§ **The task**
Among the lines below, restate word for word only those from the line with "TOF: VL6180X -> VL53L0X" through the line with "RFID2 pin SS: D23 -> TX2", with both end lines kept.

Data excerpts: Begin

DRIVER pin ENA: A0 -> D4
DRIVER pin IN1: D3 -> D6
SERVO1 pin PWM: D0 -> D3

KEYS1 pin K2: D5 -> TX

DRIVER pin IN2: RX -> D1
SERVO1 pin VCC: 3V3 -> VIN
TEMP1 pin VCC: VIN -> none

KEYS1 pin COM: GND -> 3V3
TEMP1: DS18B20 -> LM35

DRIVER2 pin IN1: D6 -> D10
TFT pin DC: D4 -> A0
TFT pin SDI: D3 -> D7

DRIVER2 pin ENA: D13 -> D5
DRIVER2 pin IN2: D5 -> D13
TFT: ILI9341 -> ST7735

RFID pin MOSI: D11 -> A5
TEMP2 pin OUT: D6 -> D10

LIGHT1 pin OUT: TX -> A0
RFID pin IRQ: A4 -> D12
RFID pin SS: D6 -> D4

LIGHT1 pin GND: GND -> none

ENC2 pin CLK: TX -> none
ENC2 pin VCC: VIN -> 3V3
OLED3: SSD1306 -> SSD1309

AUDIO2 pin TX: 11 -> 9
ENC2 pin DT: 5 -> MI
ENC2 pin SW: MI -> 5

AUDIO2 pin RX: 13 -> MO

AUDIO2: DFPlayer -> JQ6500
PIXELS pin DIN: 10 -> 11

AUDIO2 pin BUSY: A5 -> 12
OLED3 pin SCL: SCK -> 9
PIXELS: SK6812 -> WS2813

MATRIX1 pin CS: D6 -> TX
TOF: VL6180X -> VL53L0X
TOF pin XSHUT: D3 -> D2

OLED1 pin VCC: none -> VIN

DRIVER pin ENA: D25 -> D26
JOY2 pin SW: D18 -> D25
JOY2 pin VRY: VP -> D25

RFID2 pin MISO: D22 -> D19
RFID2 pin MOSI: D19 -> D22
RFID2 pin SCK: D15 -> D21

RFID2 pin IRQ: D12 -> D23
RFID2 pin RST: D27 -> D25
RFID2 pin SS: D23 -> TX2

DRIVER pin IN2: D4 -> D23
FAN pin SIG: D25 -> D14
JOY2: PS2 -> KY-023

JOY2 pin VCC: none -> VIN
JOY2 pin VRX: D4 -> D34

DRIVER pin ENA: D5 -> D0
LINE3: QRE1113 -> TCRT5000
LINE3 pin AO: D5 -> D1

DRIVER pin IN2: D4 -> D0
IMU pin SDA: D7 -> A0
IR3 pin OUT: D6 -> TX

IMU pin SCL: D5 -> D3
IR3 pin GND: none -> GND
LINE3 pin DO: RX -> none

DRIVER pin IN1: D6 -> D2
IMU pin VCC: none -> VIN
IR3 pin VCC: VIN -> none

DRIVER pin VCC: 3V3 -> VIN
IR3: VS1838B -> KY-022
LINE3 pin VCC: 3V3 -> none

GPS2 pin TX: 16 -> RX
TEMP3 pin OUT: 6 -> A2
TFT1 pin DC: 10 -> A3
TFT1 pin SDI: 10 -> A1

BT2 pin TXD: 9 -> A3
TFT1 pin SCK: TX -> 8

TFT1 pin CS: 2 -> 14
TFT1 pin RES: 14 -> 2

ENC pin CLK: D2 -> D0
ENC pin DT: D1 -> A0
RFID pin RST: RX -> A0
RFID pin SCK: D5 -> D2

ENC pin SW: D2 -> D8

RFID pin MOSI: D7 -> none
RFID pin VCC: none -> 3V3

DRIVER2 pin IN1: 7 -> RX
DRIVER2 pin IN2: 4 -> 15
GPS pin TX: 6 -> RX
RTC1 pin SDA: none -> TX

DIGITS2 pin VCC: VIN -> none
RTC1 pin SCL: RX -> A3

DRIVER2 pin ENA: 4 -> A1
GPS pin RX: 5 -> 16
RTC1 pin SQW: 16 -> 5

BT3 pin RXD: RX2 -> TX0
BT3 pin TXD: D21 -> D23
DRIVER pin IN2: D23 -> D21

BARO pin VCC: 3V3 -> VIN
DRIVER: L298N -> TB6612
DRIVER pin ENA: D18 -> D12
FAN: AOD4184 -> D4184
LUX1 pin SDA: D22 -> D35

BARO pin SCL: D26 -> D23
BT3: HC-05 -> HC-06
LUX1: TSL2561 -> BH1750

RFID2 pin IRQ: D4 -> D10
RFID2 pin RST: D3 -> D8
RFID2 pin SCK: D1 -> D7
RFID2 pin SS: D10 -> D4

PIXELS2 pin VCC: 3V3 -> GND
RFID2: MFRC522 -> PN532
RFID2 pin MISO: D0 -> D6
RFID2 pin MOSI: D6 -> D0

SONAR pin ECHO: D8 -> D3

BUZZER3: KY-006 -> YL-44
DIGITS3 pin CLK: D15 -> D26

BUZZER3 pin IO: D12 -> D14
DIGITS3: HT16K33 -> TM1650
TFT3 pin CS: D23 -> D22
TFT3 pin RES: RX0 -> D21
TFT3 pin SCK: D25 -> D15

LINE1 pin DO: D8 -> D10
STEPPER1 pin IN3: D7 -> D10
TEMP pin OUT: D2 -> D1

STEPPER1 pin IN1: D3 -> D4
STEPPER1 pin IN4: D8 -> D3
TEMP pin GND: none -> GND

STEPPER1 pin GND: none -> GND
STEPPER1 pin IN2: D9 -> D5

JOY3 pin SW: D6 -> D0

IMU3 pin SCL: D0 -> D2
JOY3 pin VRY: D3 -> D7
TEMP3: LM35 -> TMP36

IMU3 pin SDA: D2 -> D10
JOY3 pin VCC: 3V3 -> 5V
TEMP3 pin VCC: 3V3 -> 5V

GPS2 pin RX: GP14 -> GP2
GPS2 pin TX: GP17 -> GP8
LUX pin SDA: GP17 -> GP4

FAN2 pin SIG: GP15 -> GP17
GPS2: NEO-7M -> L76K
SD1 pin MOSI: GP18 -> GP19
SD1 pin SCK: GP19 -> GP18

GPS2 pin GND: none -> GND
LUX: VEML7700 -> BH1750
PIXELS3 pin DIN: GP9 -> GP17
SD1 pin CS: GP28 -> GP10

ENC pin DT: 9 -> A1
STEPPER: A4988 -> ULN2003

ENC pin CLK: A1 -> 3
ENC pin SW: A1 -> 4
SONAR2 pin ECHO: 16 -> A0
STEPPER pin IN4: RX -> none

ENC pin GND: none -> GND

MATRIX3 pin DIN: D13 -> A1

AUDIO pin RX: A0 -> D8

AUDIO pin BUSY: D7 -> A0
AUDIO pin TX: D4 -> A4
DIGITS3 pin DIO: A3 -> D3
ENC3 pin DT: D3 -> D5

Data excerpts: End

§ **Answer to this problem**
TOF: VL6180X -> VL53L0X
TOF pin XSHUT: D3 -> D2

OLED1 pin VCC: none -> VIN

DRIVER pin ENA: D25 -> D26
JOY2 pin SW: D18 -> D25
JOY2 pin VRY: VP -> D25

RFID2 pin MISO: D22 -> D19
RFID2 pin MOSI: D19 -> D22
RFID2 pin SCK: D15 -> D21

RFID2 pin IRQ: D12 -> D23
RFID2 pin RST: D27 -> D25
RFID2 pin SS: D23 -> TX2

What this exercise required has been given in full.